SUPPLIED ENTRIES |
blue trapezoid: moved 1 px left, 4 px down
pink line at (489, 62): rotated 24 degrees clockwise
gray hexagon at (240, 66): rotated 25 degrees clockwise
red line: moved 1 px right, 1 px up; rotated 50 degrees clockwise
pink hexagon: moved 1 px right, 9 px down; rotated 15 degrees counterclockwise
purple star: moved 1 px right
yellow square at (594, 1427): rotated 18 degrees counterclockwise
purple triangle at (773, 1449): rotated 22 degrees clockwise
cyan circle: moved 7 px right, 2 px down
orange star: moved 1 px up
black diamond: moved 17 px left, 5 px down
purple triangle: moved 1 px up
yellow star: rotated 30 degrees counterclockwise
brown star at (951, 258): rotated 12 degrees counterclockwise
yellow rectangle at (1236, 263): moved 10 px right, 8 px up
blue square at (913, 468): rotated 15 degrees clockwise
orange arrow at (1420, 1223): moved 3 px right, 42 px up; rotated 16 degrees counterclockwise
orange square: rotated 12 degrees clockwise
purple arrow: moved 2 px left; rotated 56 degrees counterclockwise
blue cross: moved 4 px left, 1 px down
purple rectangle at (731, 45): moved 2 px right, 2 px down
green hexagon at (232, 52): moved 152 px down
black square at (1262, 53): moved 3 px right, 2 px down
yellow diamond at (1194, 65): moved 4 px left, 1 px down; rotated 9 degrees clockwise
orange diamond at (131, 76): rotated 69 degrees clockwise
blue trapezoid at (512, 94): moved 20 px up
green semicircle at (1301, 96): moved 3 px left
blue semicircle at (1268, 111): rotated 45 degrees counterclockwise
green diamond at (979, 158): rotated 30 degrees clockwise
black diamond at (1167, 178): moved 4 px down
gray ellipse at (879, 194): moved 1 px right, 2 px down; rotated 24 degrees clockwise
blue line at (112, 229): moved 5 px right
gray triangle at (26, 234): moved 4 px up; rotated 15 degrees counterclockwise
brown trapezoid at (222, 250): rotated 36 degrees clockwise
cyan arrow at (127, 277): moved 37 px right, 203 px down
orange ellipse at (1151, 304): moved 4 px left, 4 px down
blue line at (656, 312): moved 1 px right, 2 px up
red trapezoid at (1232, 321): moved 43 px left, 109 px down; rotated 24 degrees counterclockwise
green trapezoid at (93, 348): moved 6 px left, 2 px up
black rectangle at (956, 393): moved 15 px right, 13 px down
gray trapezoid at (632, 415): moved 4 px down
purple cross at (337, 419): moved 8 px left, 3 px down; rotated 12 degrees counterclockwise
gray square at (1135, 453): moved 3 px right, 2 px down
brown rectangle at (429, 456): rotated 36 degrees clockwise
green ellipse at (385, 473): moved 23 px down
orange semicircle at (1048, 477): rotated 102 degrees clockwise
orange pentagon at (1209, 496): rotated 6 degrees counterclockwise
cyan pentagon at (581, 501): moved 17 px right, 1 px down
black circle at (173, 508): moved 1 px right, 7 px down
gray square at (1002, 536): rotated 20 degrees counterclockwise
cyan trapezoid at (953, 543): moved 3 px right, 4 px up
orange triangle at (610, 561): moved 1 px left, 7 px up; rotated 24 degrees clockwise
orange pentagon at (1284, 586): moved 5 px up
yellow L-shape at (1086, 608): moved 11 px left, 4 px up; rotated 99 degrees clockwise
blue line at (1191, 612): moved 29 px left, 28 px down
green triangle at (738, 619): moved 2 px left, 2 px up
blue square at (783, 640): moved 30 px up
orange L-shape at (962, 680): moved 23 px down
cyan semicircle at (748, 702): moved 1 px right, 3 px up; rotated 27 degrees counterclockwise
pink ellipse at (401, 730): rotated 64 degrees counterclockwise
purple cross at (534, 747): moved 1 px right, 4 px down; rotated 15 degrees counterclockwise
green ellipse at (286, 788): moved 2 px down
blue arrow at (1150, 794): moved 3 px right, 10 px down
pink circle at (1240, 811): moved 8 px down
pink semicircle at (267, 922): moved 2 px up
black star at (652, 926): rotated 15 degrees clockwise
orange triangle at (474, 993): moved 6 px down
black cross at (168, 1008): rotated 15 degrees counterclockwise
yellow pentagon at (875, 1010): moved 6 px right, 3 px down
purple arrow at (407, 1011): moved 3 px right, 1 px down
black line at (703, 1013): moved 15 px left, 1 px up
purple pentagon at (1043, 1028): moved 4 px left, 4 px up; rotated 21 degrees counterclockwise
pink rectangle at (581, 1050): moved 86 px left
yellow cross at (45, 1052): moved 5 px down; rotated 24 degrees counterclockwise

AIM OF THE EXERCISE | Only one stretch of the data above is needed. Restate it word for word, from the line containing "blue trapezoid at (512, 94): moved 20 px up" through the line containing "black diamond at (1167, 178): moved 4 px down", both ends included.

SOLUTION TO THE EXERCISE |
blue trapezoid at (512, 94): moved 20 px up
green semicircle at (1301, 96): moved 3 px left
blue semicircle at (1268, 111): rotated 45 degrees counterclockwise
green diamond at (979, 158): rotated 30 degrees clockwise
black diamond at (1167, 178): moved 4 px down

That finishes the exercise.